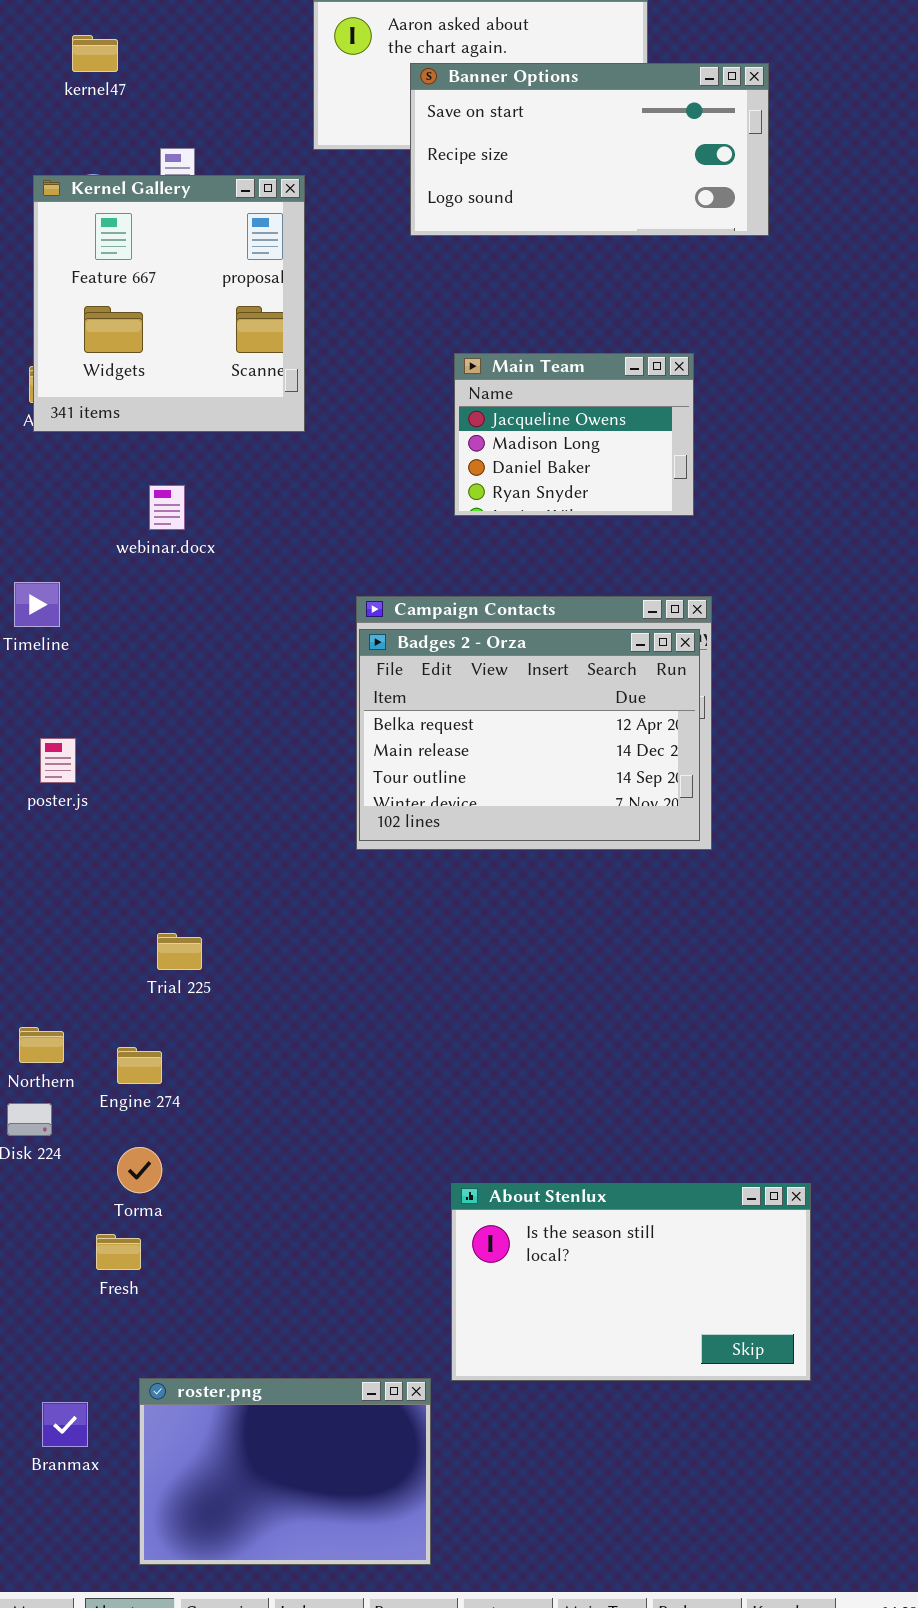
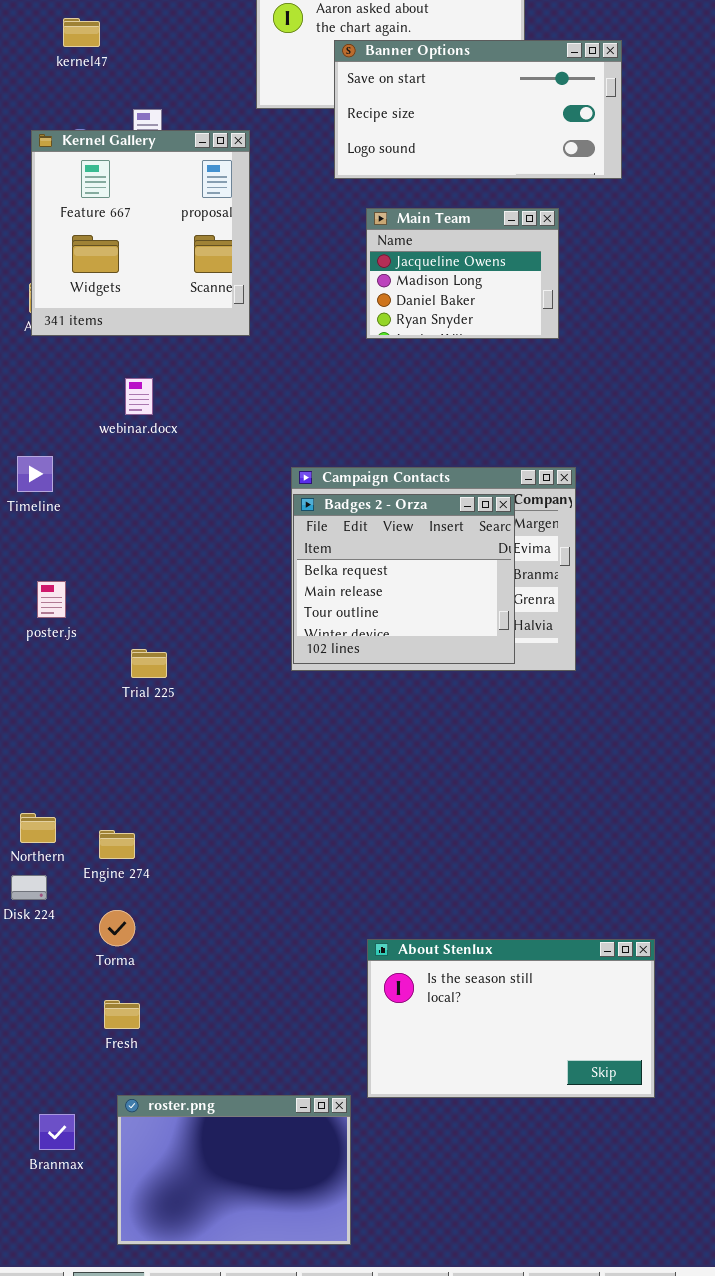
Main Team: [454,353,694,516] -> [366,208,559,339], moved
Badges 2 - Orza: [359,629,700,841] -> [293,494,515,664], resized
Trial 225: [157,933,202,970] -> [131,649,167,678], moved
Fresh: [96,1234,141,1270] -> [104,1000,140,1029], moved

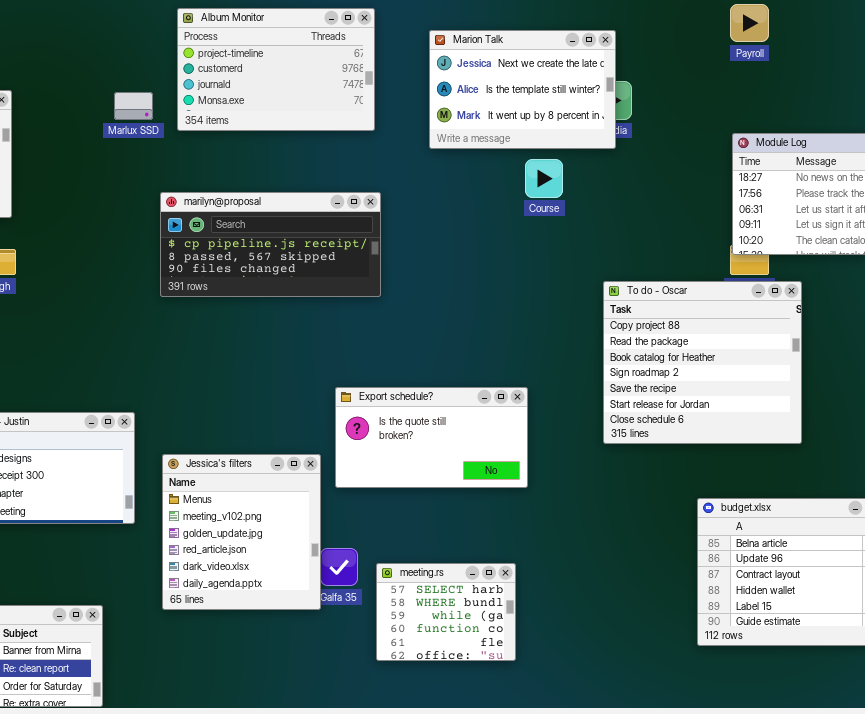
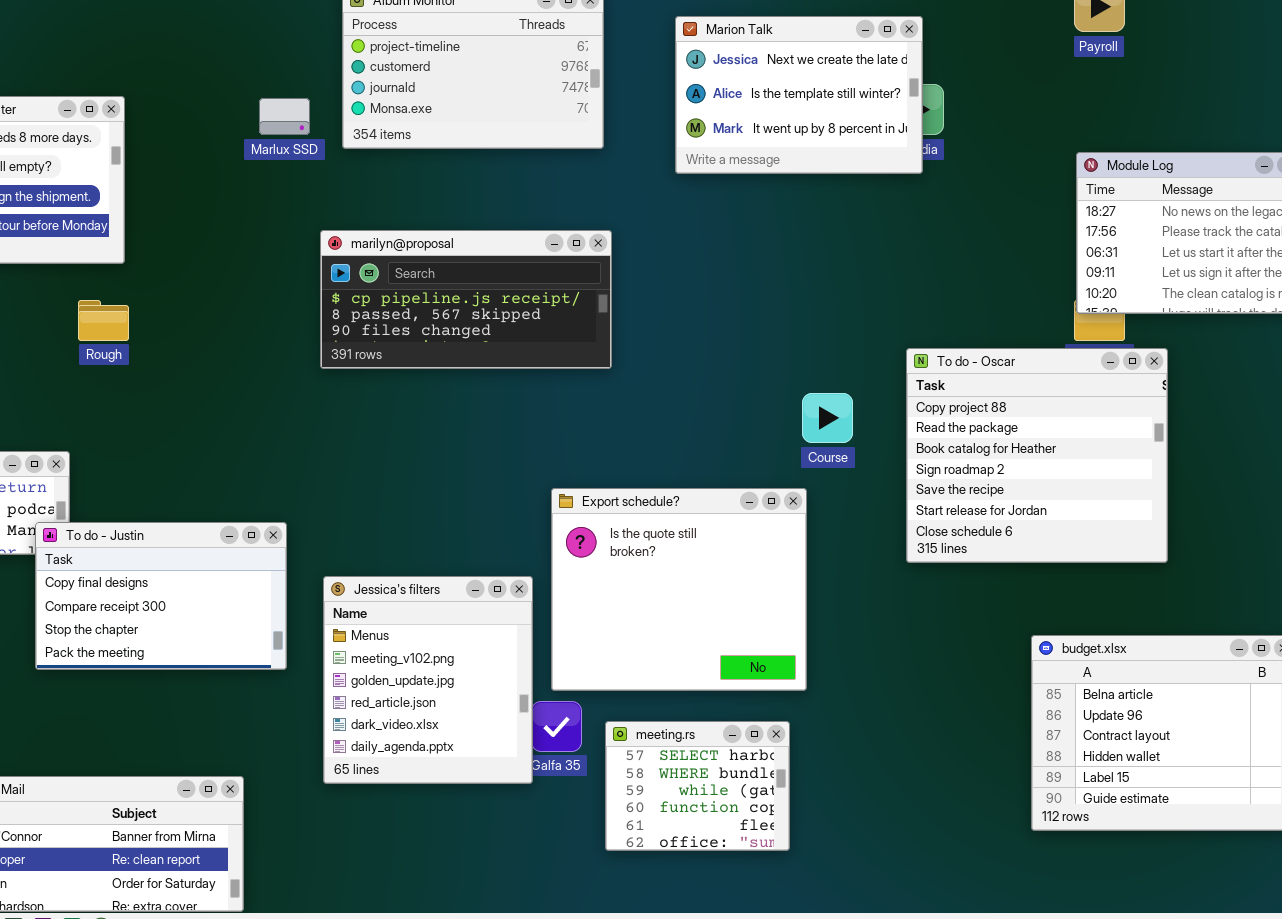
Course: [525,159,563,198] -> [802,393,853,443], moved
Export schedule?: [335,387,528,488] -> [551,488,807,691], resized

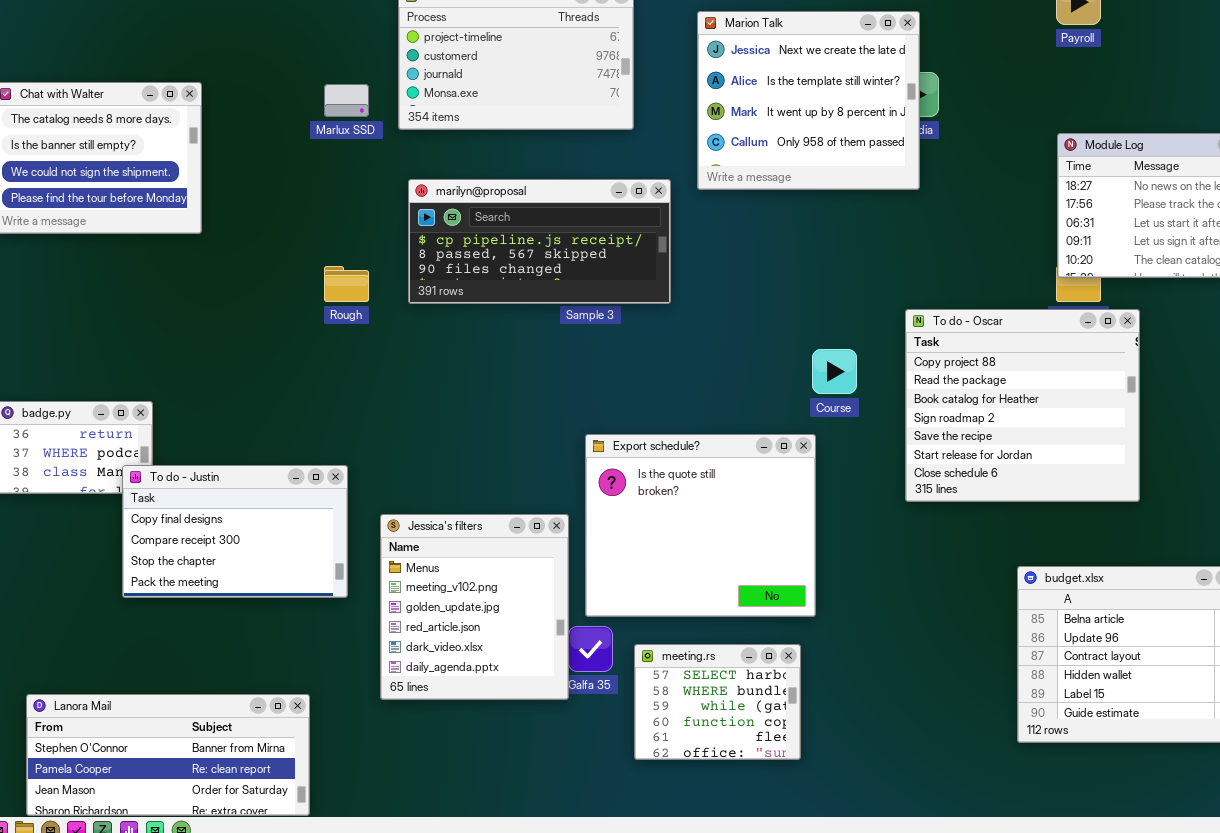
Marion Talk: [675,16,923,174] -> [697,11,920,190], resized
marilyn@proposal: [320,230,612,369] -> [408,179,671,304], moved
Rough: [78,300,129,341] -> [324,266,369,302], moved

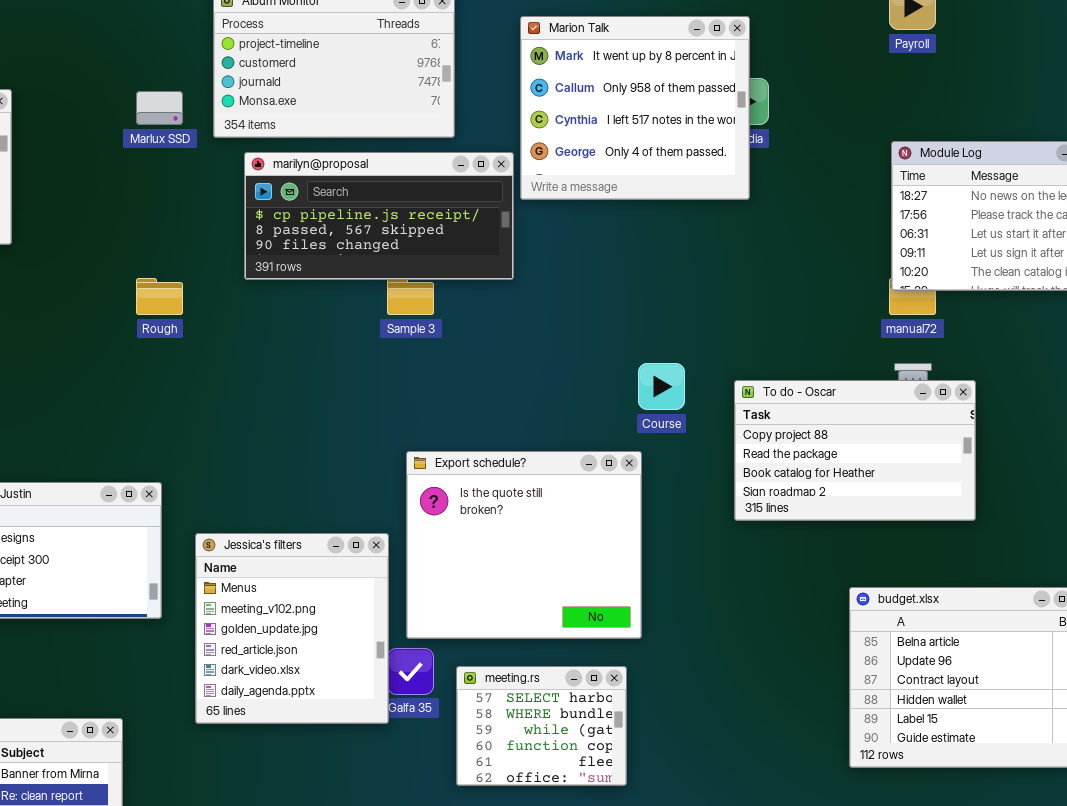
Marion Talk: [697,11,920,190] -> [520,16,750,200], scrolled down 2 rows
marilyn@proposal: [408,179,671,304] -> [244,152,514,280], moved
To do - Oscar: [905,309,1140,502] -> [734,380,976,521], resized

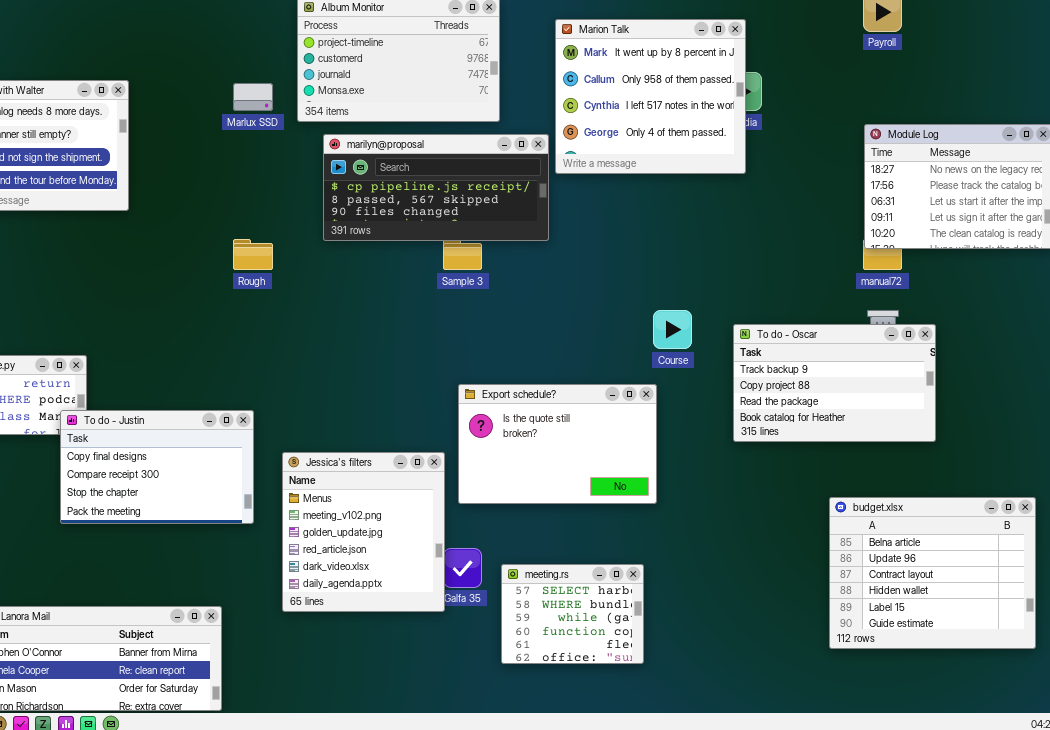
To do - Oscar: [734,380,976,521] -> [733,324,936,442], scrolled up 1 row
Export schedule?: [406,451,642,639] -> [458,384,657,504], resized

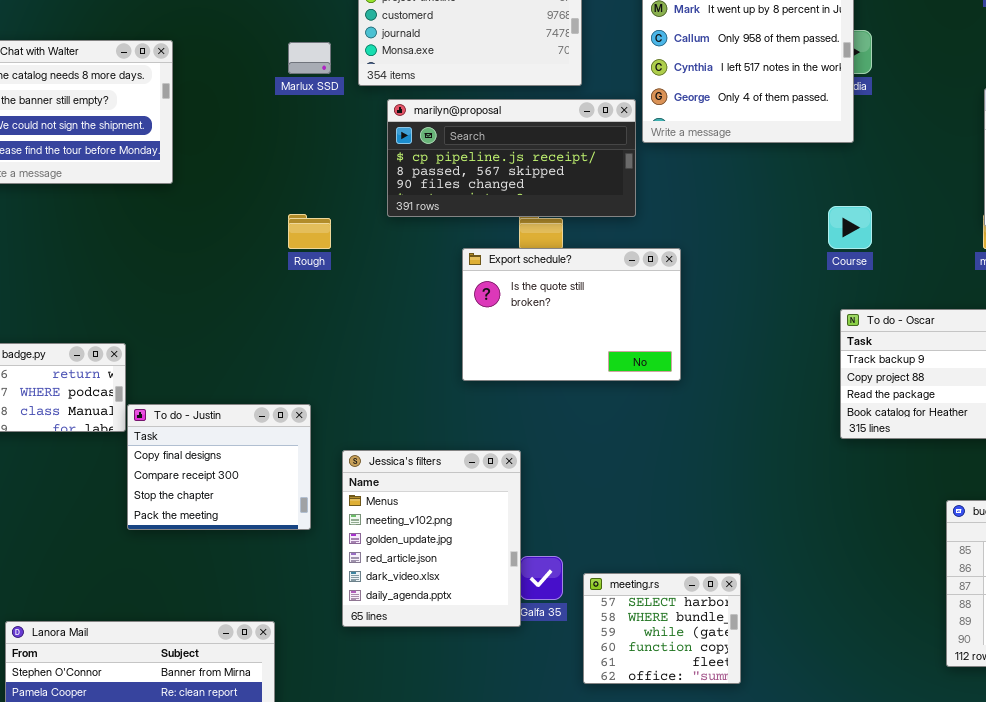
Course: [653,310,692,349] -> [828,206,872,249], moved
Export schedule?: [458,384,657,504] -> [462,248,681,381], moved
To do - Justin: [60,410,254,524] -> [127,404,311,530], resized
==*==
Task » Everything from the line containing "Course: [653,310,692,349] ->" through the final line of the listing, inclusive, must be reproduced exactly; leave out the rest.

Result below »
Course: [653,310,692,349] -> [828,206,872,249], moved
Export schedule?: [458,384,657,504] -> [462,248,681,381], moved
To do - Justin: [60,410,254,524] -> [127,404,311,530], resized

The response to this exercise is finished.